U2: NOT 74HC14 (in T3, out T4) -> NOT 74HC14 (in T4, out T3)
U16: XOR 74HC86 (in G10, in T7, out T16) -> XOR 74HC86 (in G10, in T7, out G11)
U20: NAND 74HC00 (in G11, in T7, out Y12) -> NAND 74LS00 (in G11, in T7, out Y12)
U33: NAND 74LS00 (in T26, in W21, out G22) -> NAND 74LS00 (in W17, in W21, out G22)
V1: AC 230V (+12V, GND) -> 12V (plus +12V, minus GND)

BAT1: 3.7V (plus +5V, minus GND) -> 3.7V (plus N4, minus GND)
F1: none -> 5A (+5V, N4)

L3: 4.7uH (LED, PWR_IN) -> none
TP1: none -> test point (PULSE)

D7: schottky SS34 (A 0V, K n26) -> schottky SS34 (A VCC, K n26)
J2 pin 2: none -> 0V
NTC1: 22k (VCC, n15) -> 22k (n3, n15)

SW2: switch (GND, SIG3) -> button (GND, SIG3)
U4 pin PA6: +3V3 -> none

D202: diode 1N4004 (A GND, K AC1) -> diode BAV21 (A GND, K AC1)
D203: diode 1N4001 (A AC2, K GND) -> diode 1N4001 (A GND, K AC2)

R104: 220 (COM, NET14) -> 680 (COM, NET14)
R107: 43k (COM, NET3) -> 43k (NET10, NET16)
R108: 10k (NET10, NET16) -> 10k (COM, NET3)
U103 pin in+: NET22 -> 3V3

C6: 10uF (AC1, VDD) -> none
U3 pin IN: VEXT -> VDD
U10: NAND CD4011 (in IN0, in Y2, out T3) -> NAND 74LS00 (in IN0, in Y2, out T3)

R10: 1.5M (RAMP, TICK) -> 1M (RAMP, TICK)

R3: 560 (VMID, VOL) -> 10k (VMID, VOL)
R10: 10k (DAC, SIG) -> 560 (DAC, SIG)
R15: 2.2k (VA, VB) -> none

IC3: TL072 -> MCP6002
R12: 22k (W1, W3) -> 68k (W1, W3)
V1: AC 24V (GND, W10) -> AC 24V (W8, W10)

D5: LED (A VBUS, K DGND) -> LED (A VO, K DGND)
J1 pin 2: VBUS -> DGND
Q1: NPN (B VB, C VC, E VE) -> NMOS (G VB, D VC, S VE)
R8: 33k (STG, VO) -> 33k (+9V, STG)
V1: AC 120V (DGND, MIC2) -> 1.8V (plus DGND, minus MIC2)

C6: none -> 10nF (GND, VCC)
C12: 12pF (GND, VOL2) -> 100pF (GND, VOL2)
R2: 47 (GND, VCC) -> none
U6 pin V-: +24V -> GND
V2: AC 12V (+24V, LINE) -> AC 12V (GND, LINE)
☆ ☆ ☆
Exercise
Once the line with "D5: LED (A VBUS, K" has been found in the records above, retype it and every line after it exactly, and include nothing else.

Answer box
D5: LED (A VBUS, K DGND) -> LED (A VO, K DGND)
J1 pin 2: VBUS -> DGND
Q1: NPN (B VB, C VC, E VE) -> NMOS (G VB, D VC, S VE)
R8: 33k (STG, VO) -> 33k (+9V, STG)
V1: AC 120V (DGND, MIC2) -> 1.8V (plus DGND, minus MIC2)

C6: none -> 10nF (GND, VCC)
C12: 12pF (GND, VOL2) -> 100pF (GND, VOL2)
R2: 47 (GND, VCC) -> none
U6 pin V-: +24V -> GND
V2: AC 12V (+24V, LINE) -> AC 12V (GND, LINE)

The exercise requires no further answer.